# Required action
Extract each line of the material that follows exactly and omit its pictures.

# Provided data

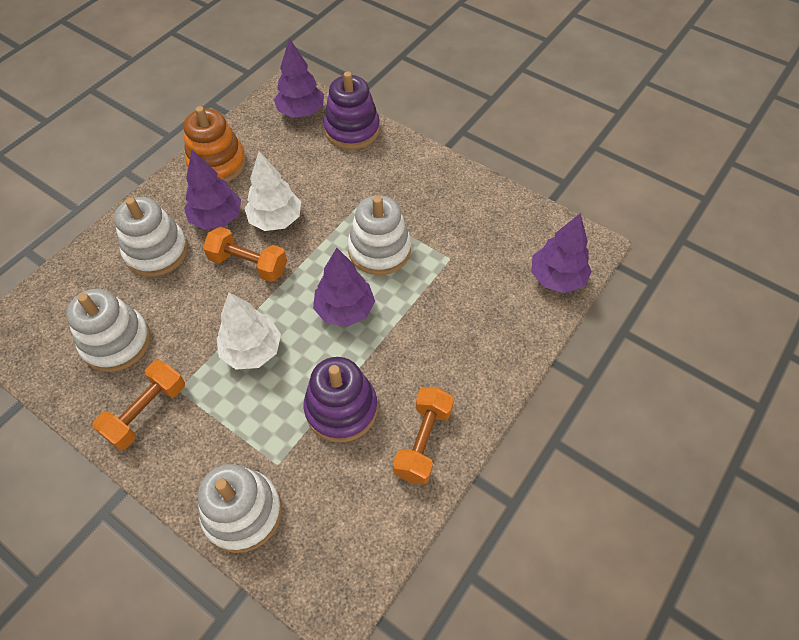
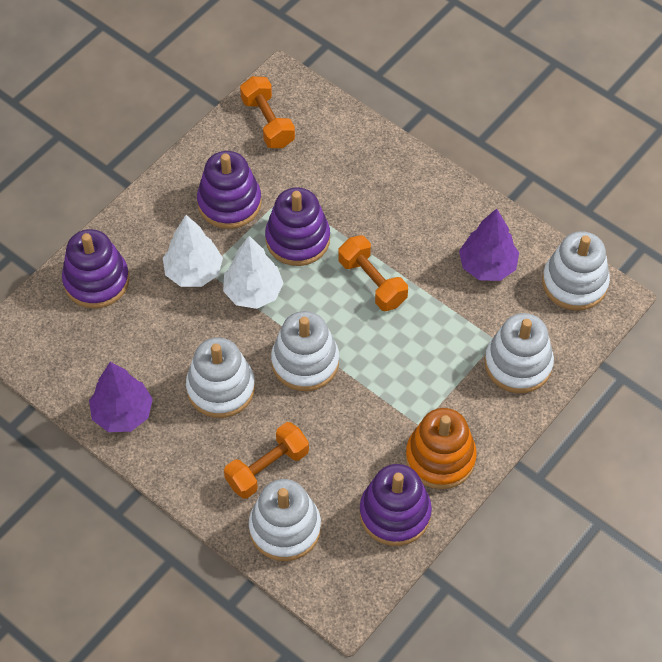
purple stacking toy: 2 -> 4
purple tree: 4 -> 2
white stacking toy: 4 -> 5

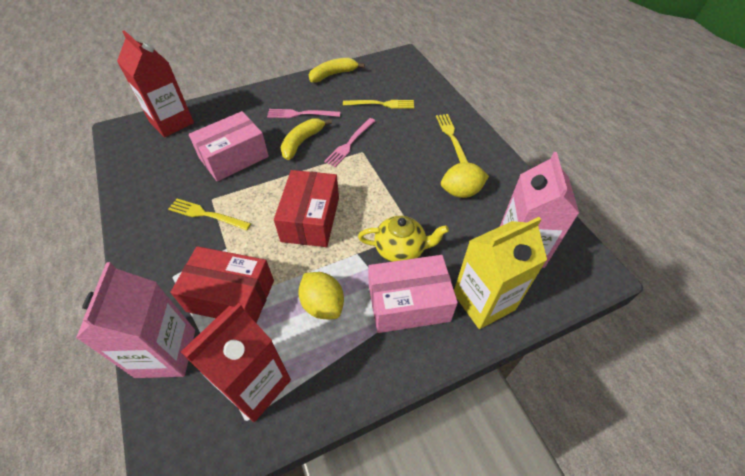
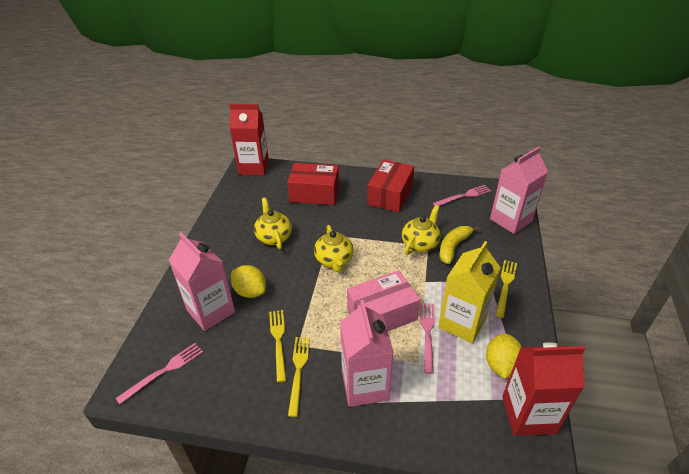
pink box: 2 -> 1
pink carton: 2 -> 3
pink fork: 2 -> 3
yellow banana: 2 -> 1
yellow teapot: 1 -> 3

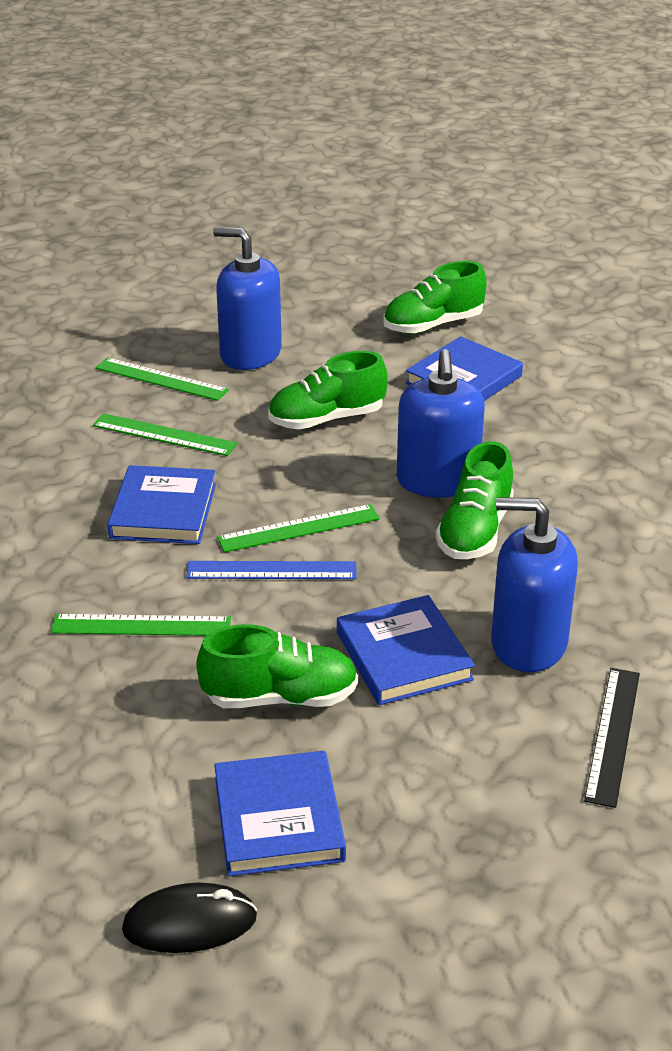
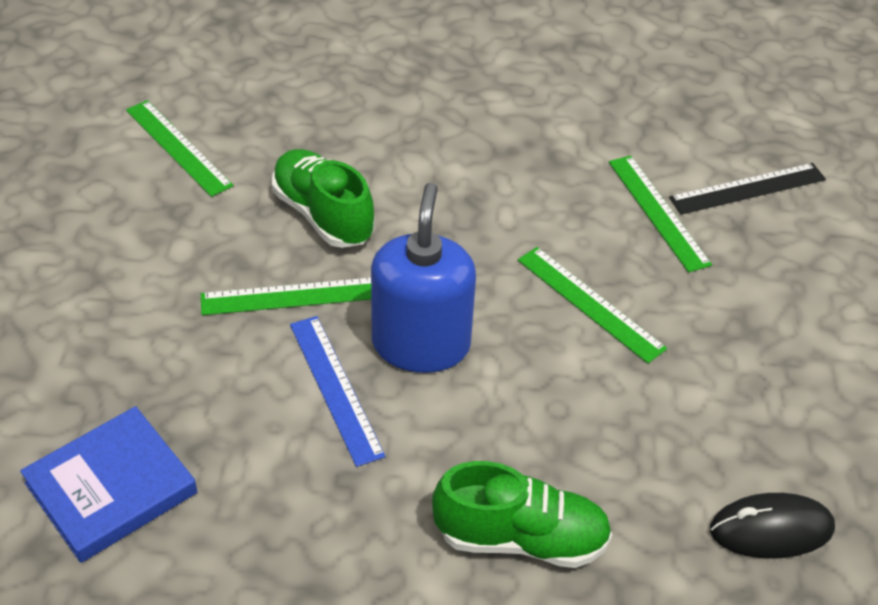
blue book: 4 -> 1
blue soap dispenser: 3 -> 1
green shoe: 4 -> 2

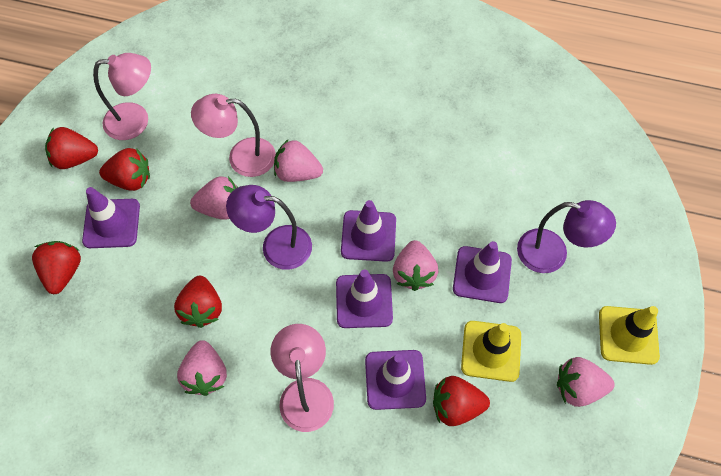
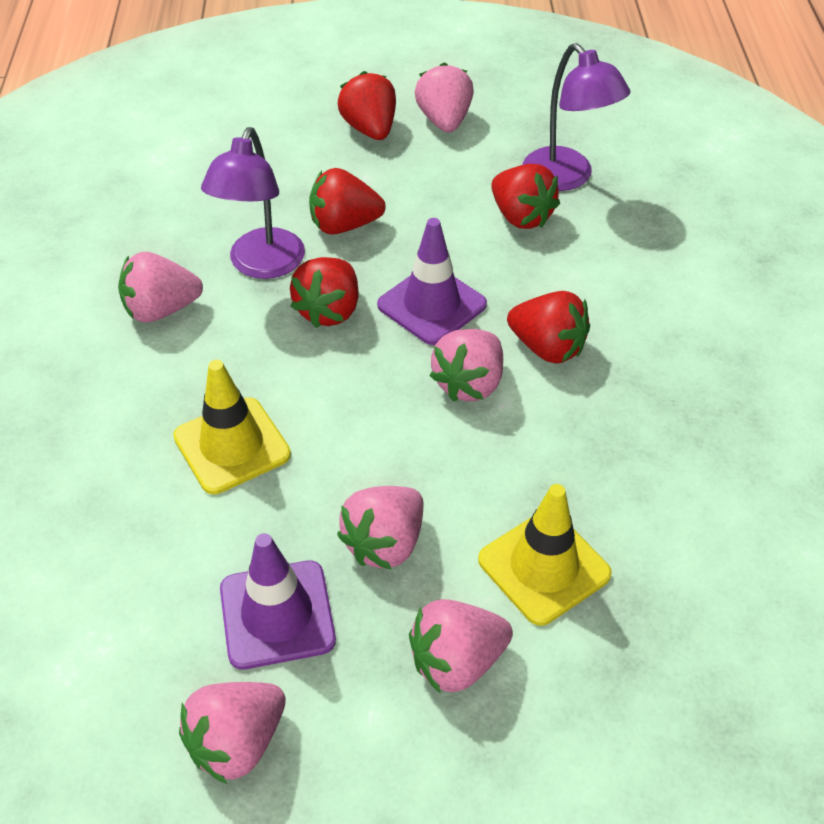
pink lamp: 3 -> 0
pink strawberry: 5 -> 6
purple traffic cone: 5 -> 2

# Result below
purple stacking toy: 2 -> 4
purple tree: 4 -> 2
white stacking toy: 4 -> 5

pink box: 2 -> 1
pink carton: 2 -> 3
pink fork: 2 -> 3
yellow banana: 2 -> 1
yellow teapot: 1 -> 3

blue book: 4 -> 1
blue soap dispenser: 3 -> 1
green shoe: 4 -> 2

pink lamp: 3 -> 0
pink strawberry: 5 -> 6
purple traffic cone: 5 -> 2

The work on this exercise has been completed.